Data entries

☆ ☆ ☆ ☆ ☆

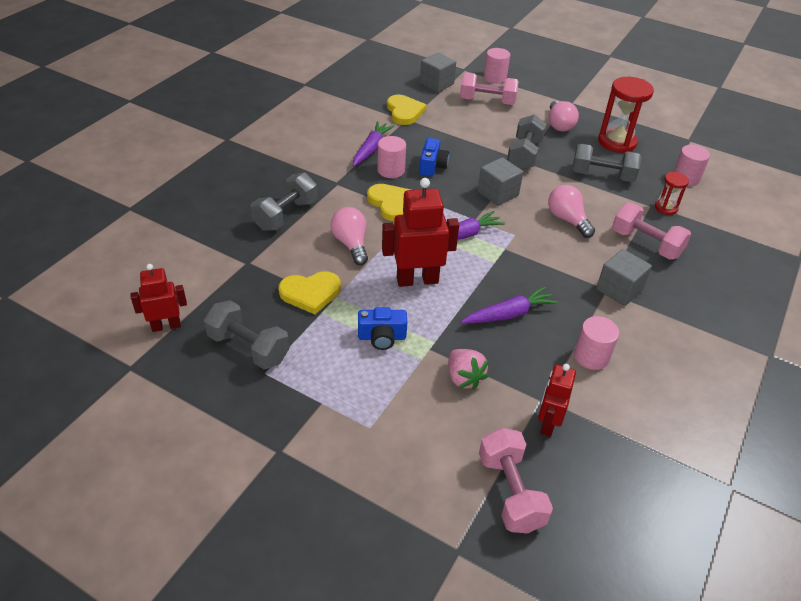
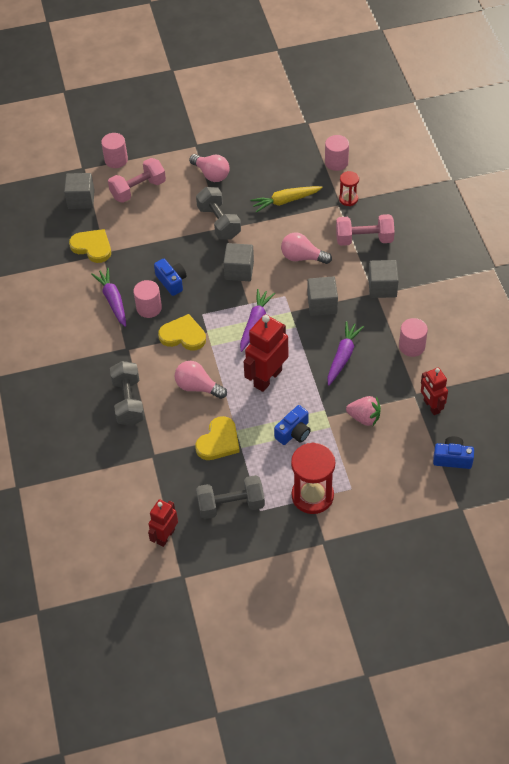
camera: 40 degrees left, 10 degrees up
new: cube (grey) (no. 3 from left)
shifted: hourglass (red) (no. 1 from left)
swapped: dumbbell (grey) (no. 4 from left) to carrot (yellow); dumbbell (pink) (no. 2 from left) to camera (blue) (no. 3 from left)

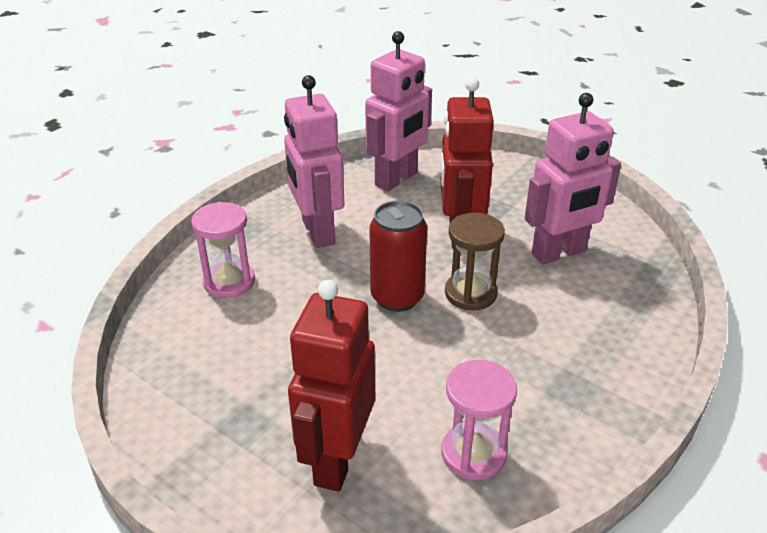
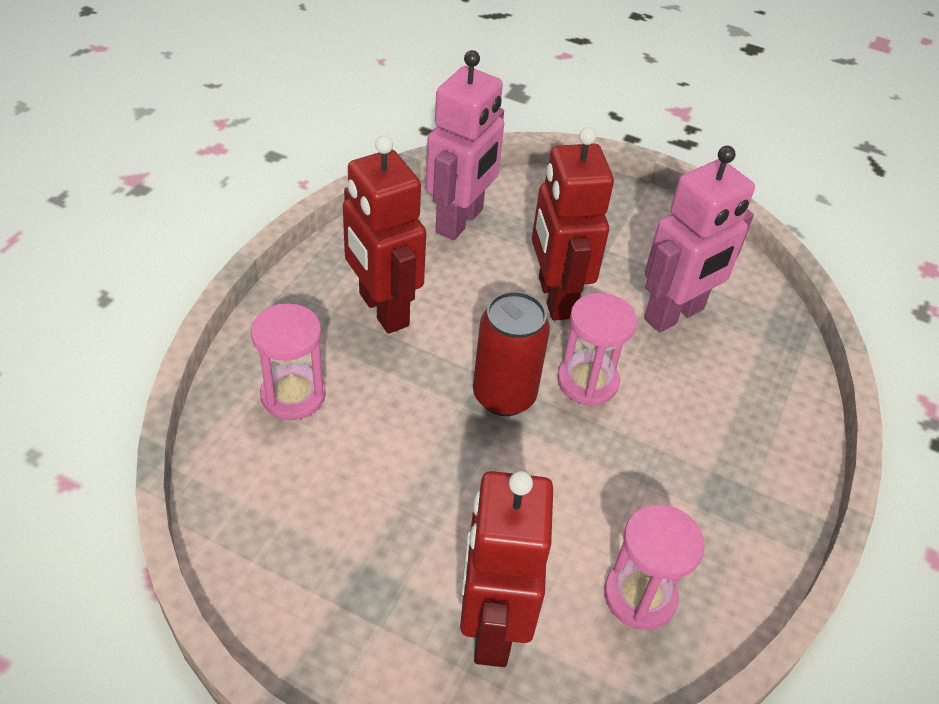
camera: 15 degrees left, 10 degrees up
repainted: robot (pink) (no. 1 from left) to robot (red) (no. 1 from left); hourglass (brown) to hourglass (pink) (no. 2 from left)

☆ ☆ ☆ ☆ ☆

Brief: Every record must be duplicated exactly, except for the pictures, which are left out.

Completed task:
camera: 40 degrees left, 10 degrees up
new: cube (grey) (no. 3 from left)
shifted: hourglass (red) (no. 1 from left)
swapped: dumbbell (grey) (no. 4 from left) to carrot (yellow); dumbbell (pink) (no. 2 from left) to camera (blue) (no. 3 from left)

camera: 15 degrees left, 10 degrees up
repainted: robot (pink) (no. 1 from left) to robot (red) (no. 1 from left); hourglass (brown) to hourglass (pink) (no. 2 from left)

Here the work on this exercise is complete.